EXERCISE INPUT ->
»»

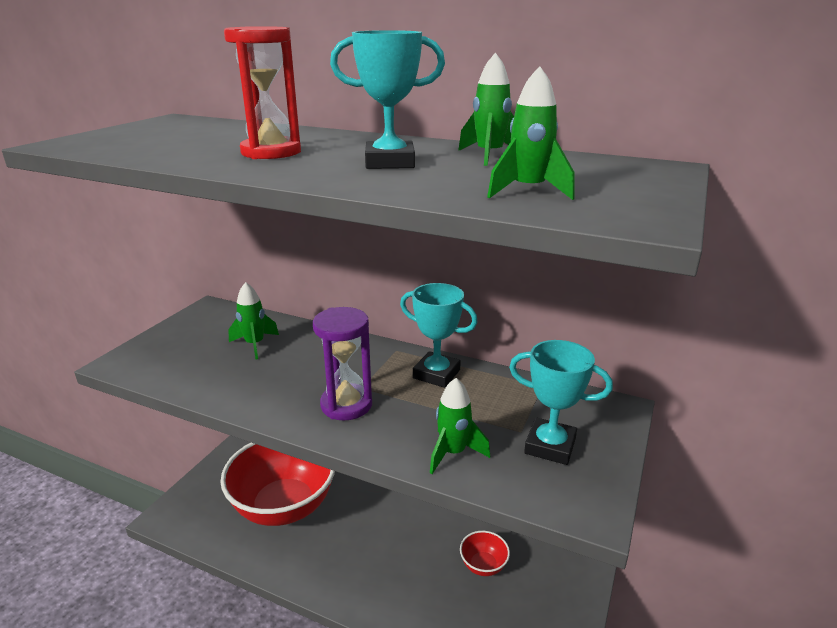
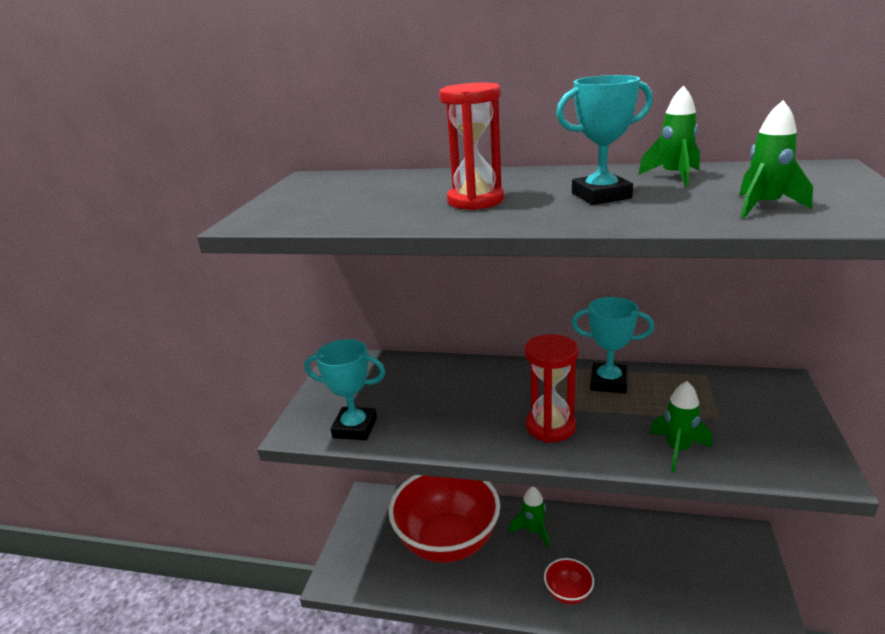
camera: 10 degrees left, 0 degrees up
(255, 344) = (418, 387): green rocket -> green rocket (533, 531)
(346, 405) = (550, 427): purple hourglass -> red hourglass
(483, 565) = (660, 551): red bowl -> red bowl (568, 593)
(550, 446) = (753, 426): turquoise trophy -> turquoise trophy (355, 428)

««
»»

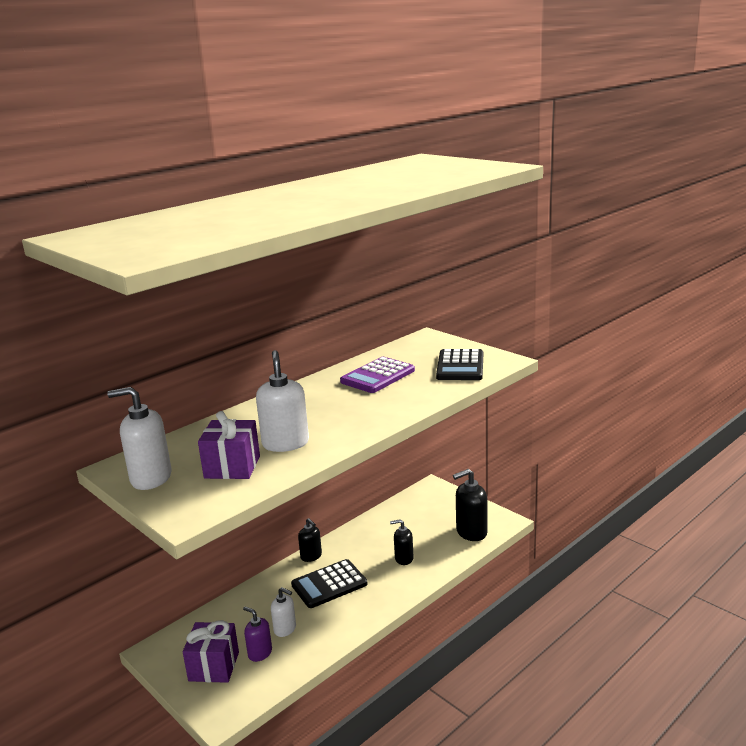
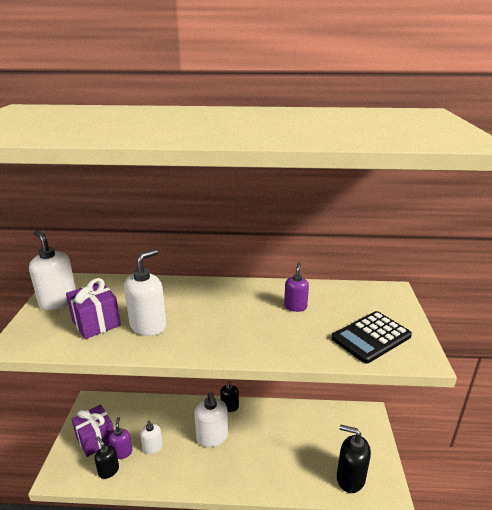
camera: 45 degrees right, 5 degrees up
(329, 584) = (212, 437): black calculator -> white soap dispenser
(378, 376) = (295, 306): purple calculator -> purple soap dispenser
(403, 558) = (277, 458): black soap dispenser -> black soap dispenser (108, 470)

««

GOAL OF THE EXERCISE -> Give back, word for word, only the lines above from the line holding "(483, 565) = (660, 551): red" to the line holding "(550, 446) = (753, 426): turquoise", both included.

SOLUTION TO THE EXERCISE ->
(483, 565) = (660, 551): red bowl -> red bowl (568, 593)
(550, 446) = (753, 426): turquoise trophy -> turquoise trophy (355, 428)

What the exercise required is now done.